Assignment: Looking at the data below, count the lines that contain the string "green". Write only the total.

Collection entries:
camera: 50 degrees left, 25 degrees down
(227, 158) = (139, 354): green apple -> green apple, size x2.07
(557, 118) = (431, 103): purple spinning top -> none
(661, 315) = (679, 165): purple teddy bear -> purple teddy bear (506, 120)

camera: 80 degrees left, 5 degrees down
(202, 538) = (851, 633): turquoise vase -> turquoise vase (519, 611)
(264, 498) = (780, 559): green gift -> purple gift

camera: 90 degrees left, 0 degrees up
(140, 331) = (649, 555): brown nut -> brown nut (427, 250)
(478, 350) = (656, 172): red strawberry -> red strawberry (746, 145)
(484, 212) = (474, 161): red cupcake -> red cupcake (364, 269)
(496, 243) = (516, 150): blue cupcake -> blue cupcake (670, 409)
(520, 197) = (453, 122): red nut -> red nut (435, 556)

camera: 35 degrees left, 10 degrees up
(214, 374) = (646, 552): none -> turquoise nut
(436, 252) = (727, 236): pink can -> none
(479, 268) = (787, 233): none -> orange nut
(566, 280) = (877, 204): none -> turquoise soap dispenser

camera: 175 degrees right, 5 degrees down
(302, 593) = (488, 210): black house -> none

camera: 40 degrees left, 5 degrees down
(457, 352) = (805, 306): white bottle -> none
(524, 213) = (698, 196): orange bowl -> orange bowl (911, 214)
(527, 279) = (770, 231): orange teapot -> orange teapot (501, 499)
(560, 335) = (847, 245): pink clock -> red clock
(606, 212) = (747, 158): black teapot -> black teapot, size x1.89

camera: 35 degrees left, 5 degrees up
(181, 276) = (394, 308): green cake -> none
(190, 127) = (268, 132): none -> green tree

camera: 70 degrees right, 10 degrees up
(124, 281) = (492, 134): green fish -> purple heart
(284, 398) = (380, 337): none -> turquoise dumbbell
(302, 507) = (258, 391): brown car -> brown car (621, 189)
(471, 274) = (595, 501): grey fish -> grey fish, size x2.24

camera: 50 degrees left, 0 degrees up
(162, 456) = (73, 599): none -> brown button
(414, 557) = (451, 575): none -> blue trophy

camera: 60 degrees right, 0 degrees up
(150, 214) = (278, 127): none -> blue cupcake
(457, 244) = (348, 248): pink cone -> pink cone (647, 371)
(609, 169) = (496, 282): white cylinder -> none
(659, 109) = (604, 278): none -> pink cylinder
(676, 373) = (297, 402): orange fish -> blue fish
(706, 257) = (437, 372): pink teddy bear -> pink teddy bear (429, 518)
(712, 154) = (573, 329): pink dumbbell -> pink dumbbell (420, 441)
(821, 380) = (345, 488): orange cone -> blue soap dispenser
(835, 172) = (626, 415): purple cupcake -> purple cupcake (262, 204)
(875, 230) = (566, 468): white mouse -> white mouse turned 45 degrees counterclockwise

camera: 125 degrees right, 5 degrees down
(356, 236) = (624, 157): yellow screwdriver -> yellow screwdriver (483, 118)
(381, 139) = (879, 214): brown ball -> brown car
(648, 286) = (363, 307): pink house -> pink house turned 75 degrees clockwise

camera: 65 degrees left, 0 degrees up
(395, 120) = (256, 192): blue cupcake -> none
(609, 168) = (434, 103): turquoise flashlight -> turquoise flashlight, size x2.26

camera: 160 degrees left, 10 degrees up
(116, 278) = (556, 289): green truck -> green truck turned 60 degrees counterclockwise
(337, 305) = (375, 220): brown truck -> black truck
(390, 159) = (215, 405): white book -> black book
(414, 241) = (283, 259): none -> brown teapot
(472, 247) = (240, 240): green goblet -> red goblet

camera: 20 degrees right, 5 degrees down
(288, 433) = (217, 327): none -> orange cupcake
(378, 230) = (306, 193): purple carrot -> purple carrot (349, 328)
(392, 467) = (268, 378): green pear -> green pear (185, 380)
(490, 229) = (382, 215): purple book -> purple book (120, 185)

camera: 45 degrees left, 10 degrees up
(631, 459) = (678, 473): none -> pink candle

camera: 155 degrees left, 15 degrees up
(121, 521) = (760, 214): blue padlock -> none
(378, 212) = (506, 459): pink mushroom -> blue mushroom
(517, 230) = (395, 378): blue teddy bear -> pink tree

Exercise answer: 8